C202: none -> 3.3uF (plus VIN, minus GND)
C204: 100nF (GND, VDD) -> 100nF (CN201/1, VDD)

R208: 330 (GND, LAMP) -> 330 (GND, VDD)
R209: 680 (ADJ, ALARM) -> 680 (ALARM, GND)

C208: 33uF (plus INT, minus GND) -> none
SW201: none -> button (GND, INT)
· · ·
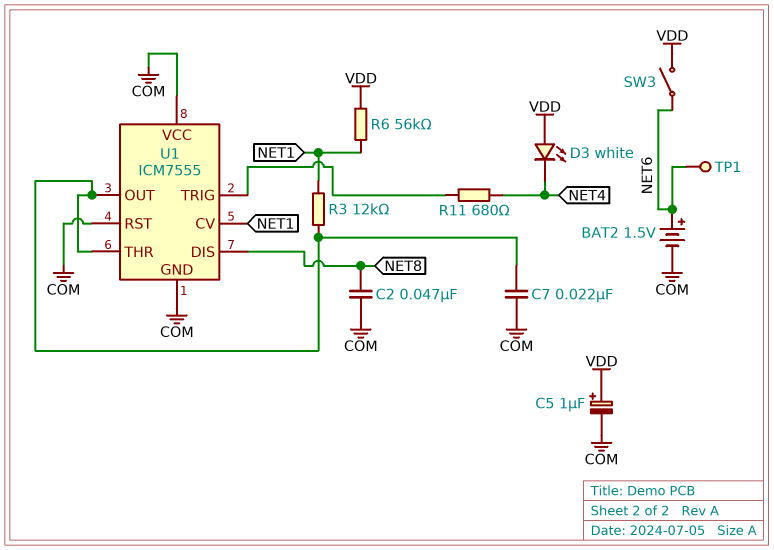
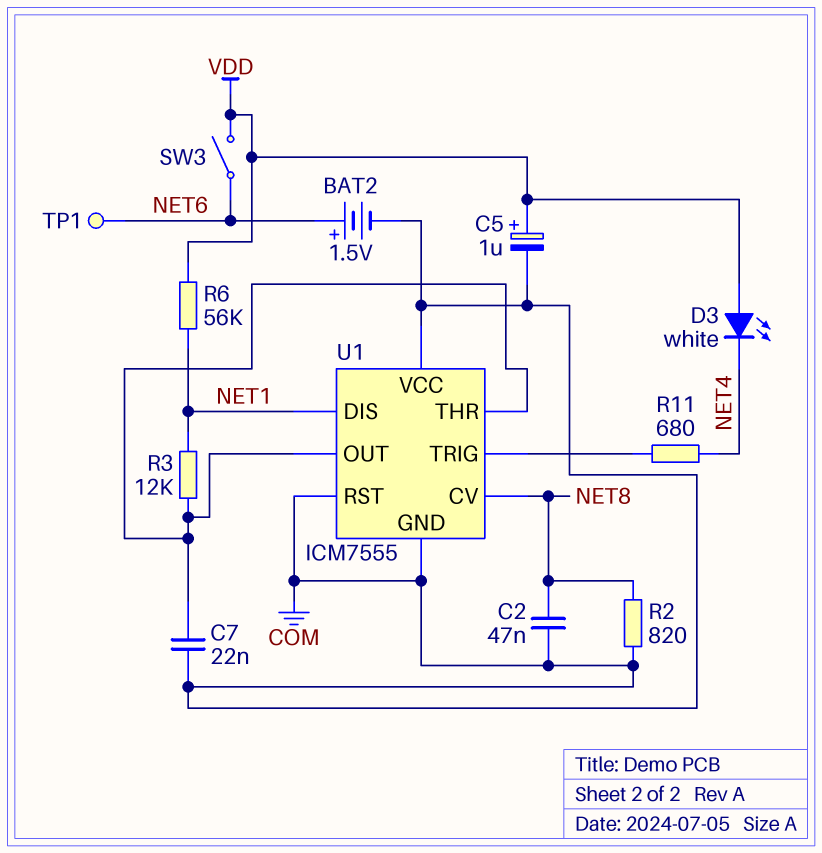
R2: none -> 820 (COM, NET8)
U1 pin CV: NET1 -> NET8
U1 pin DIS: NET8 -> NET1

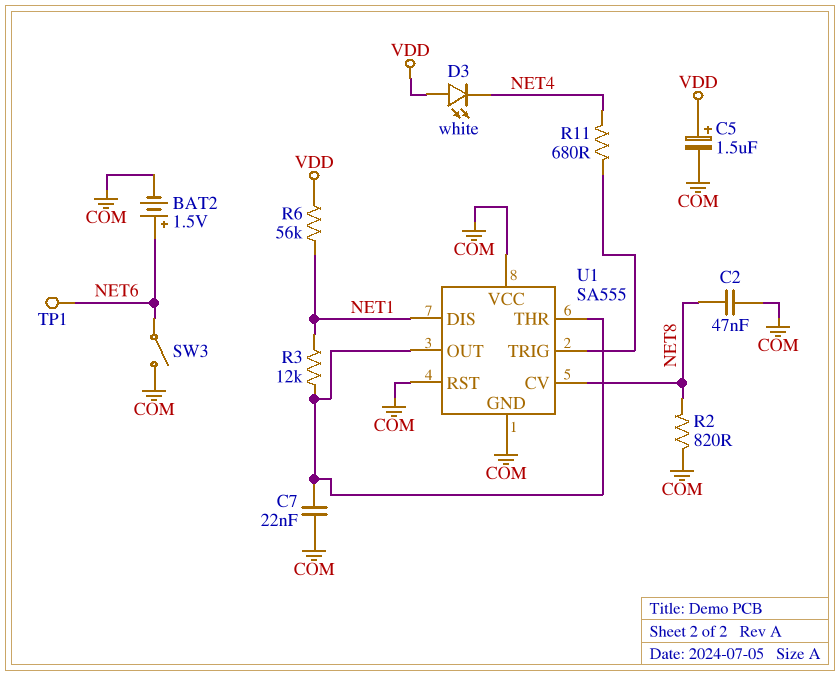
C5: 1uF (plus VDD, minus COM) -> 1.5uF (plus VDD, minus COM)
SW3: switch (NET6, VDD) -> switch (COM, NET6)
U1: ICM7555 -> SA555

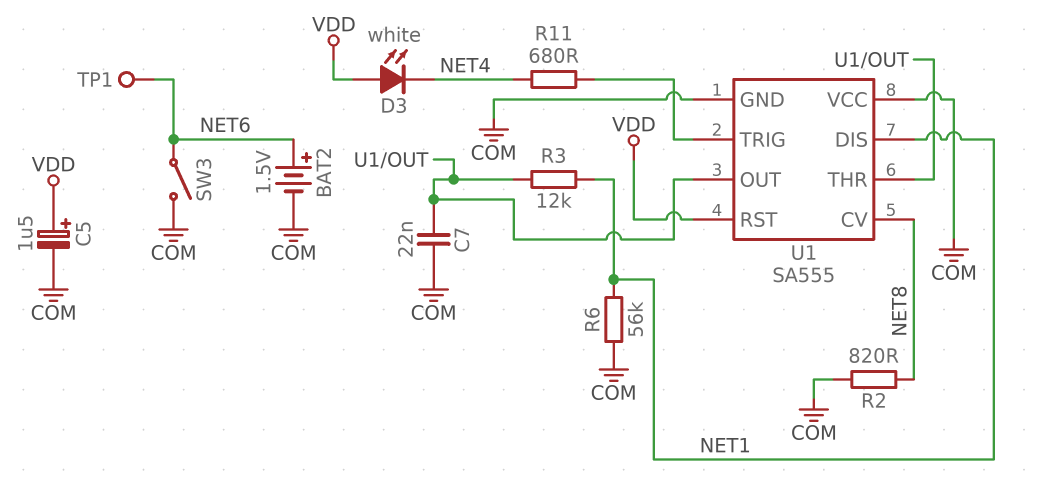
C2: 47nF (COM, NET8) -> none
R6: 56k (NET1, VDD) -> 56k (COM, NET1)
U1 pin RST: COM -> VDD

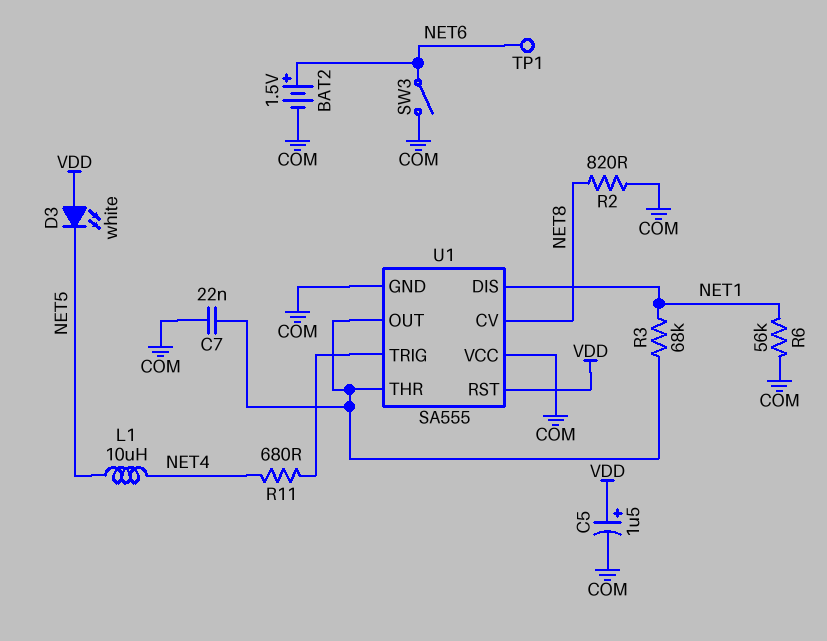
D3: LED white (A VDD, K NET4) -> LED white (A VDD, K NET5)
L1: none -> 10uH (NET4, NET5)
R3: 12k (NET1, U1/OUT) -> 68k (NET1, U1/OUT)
· · ·
- Aim of the exercise -
Taking the entries as a whole, work out how many lines contain the string "plus". Respond with only the number.

- Task response -
3